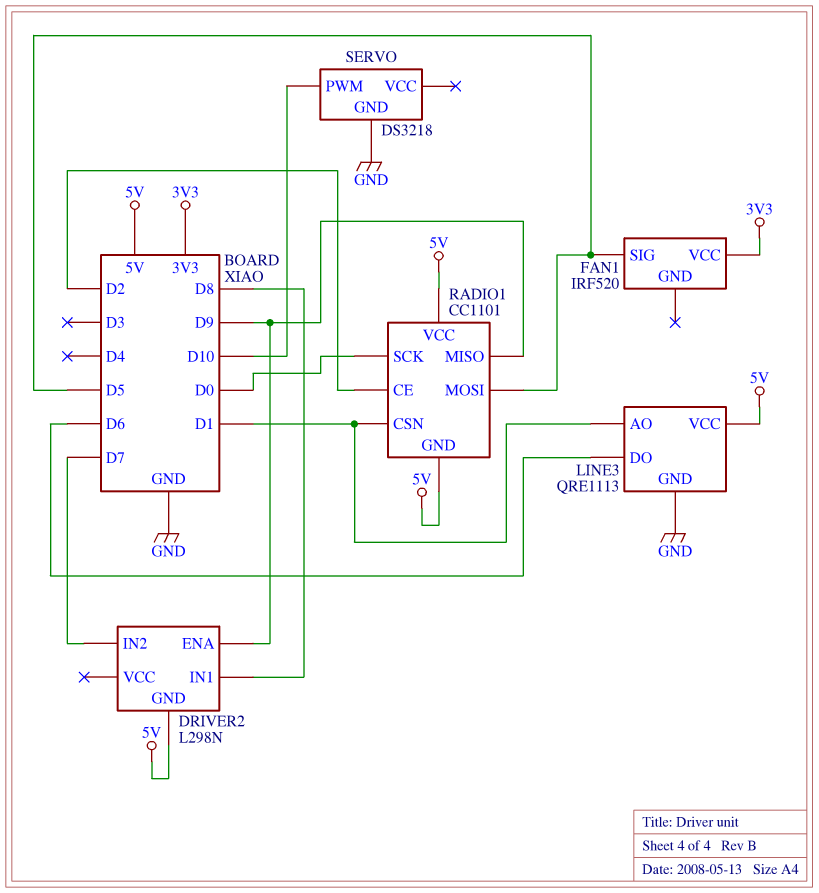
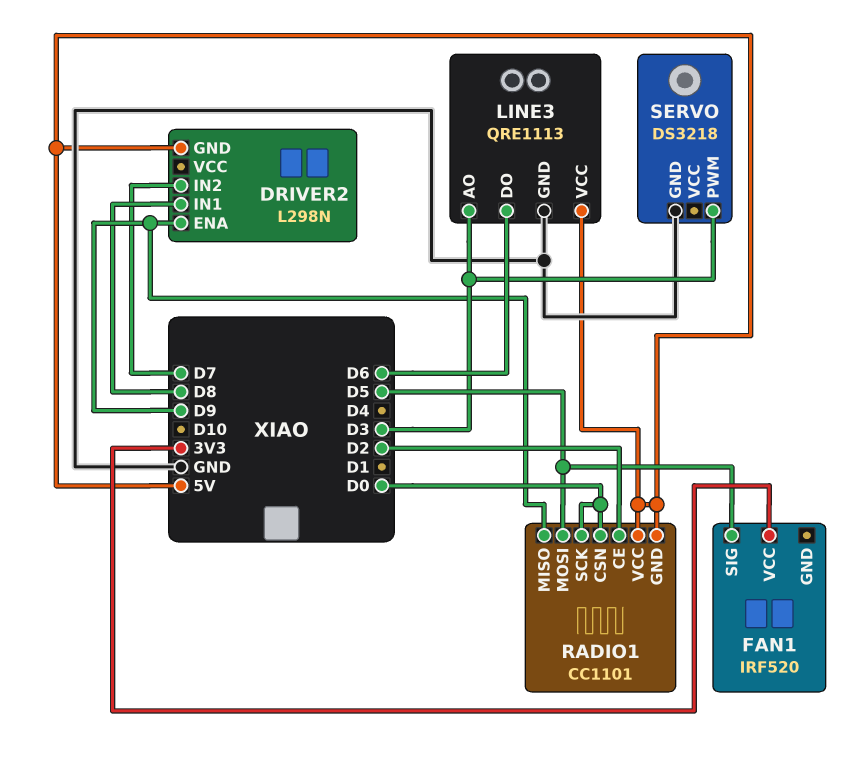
LINE3 pin AO: D1 -> D3
RADIO1 pin CSN: D1 -> D0
SERVO pin PWM: D10 -> D3

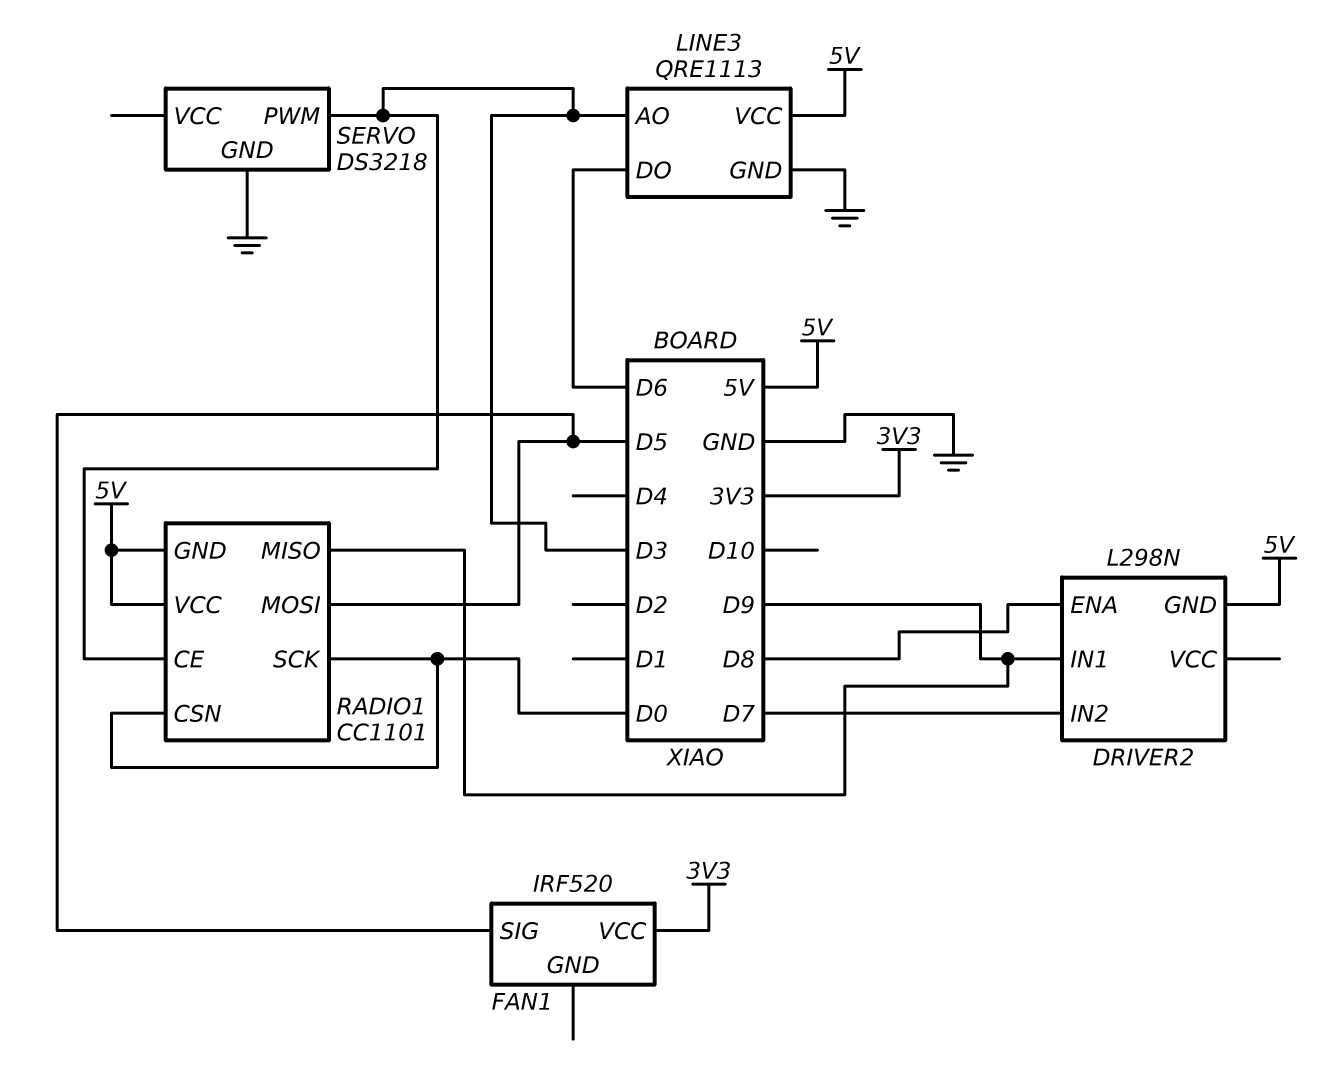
DRIVER2 pin ENA: D9 -> D8
DRIVER2 pin IN1: D8 -> D9
RADIO1 pin CE: D2 -> D3

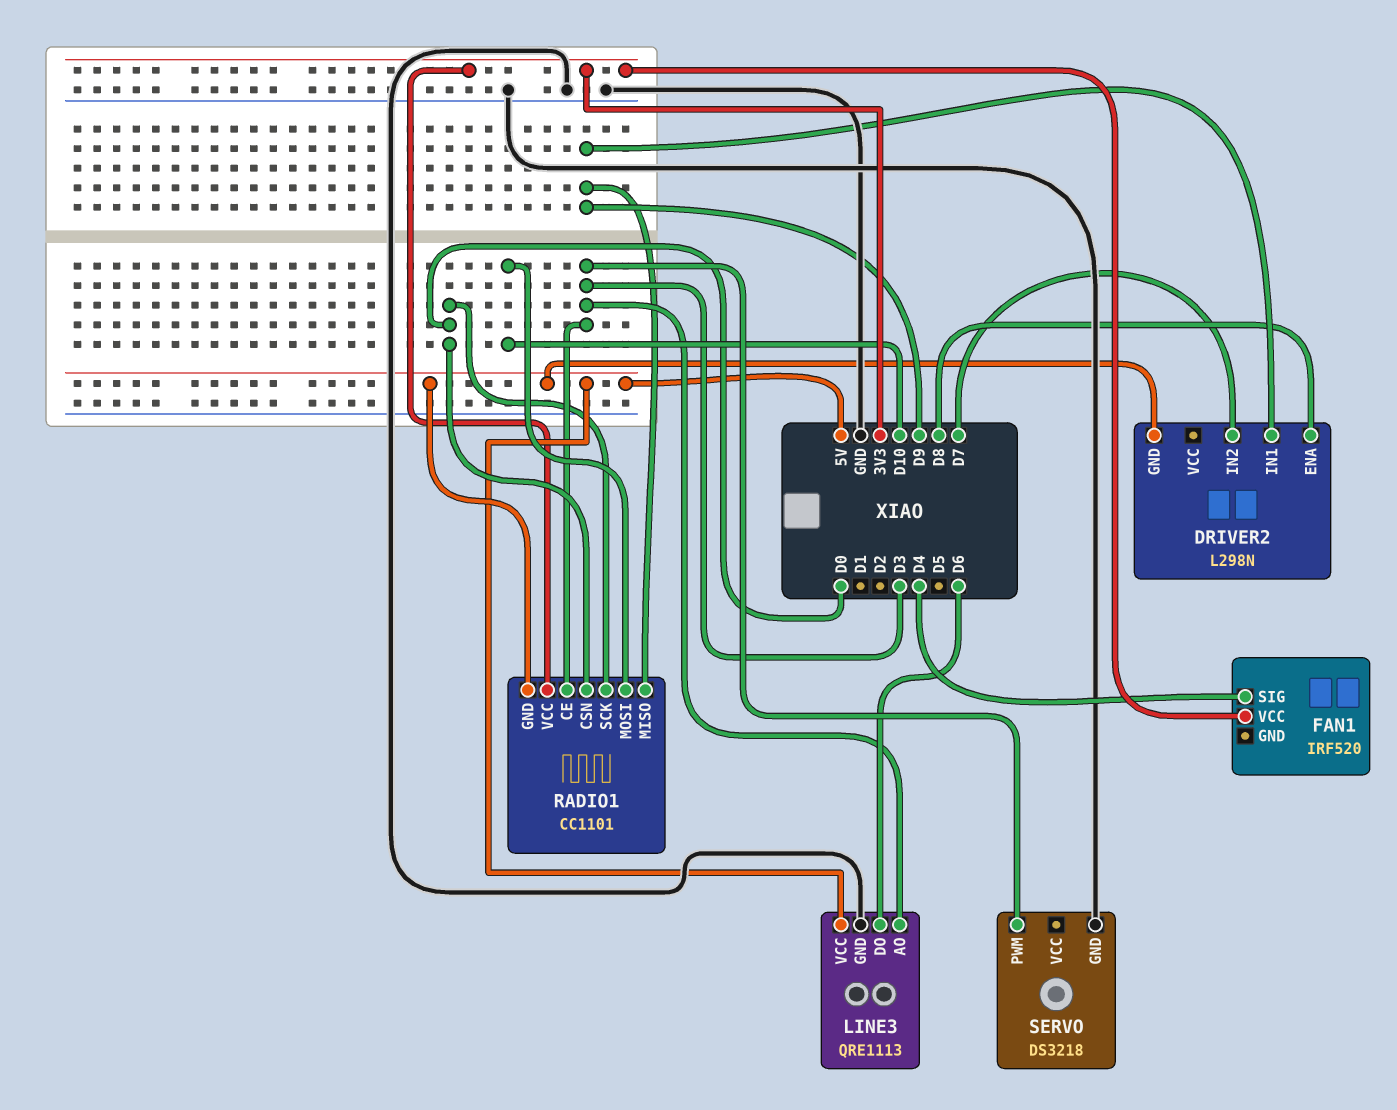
FAN1 pin SIG: D5 -> D4
RADIO1 pin MOSI: D5 -> D10
RADIO1 pin VCC: 5V -> 3V3

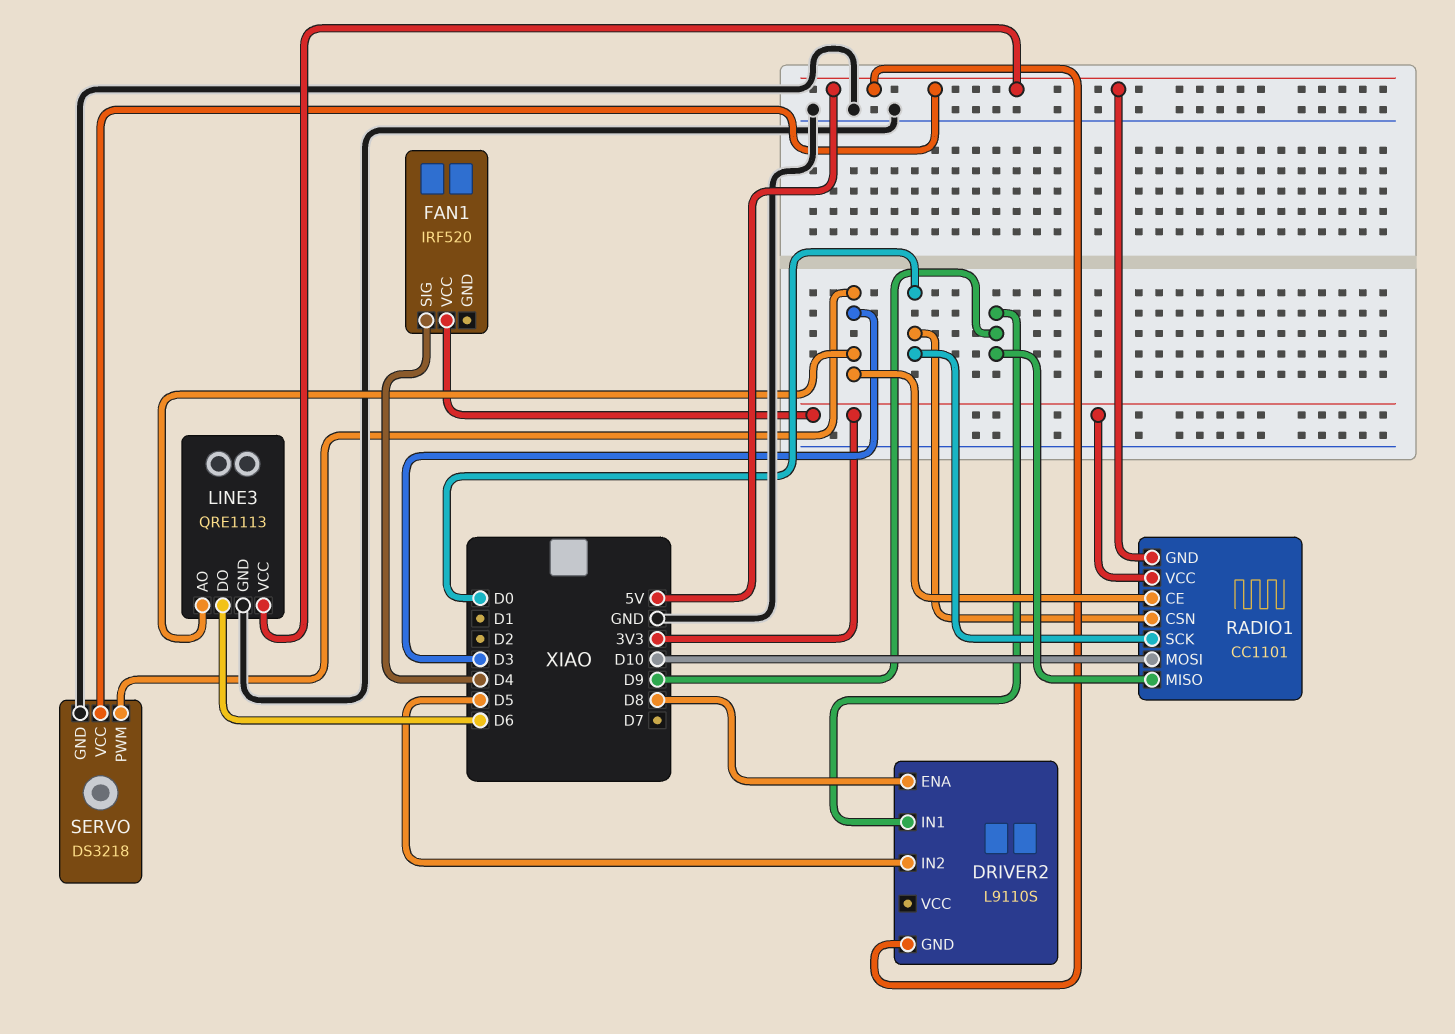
DRIVER2: L298N -> L9110S
DRIVER2 pin IN2: D7 -> D5
SERVO pin VCC: none -> 5V

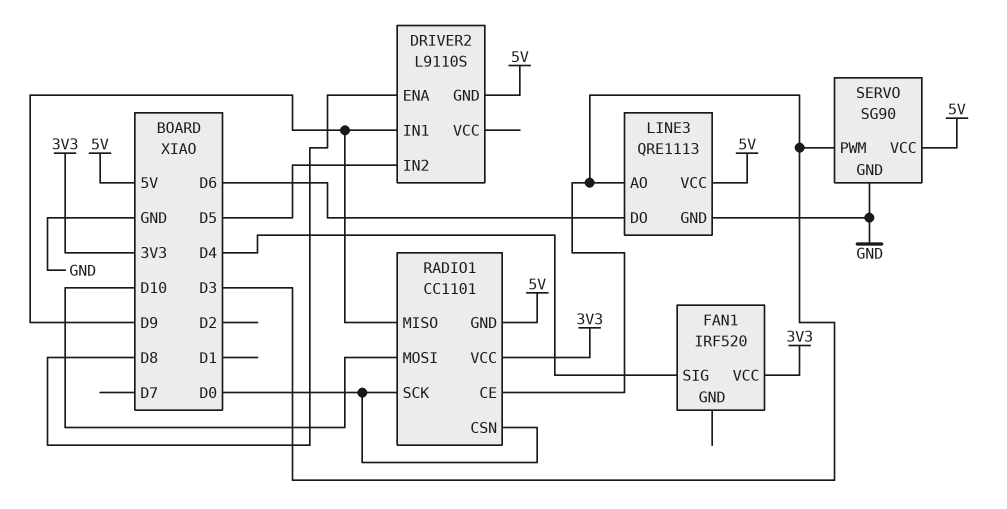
SERVO: DS3218 -> SG90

---*---

# [PROBLEM TO WORK ON]
Copy every line of the listing above exactly. Leave each picture out.

# [EXERCISE SOLUTION]
LINE3 pin AO: D1 -> D3
RADIO1 pin CSN: D1 -> D0
SERVO pin PWM: D10 -> D3

DRIVER2 pin ENA: D9 -> D8
DRIVER2 pin IN1: D8 -> D9
RADIO1 pin CE: D2 -> D3

FAN1 pin SIG: D5 -> D4
RADIO1 pin MOSI: D5 -> D10
RADIO1 pin VCC: 5V -> 3V3

DRIVER2: L298N -> L9110S
DRIVER2 pin IN2: D7 -> D5
SERVO pin VCC: none -> 5V

SERVO: DS3218 -> SG90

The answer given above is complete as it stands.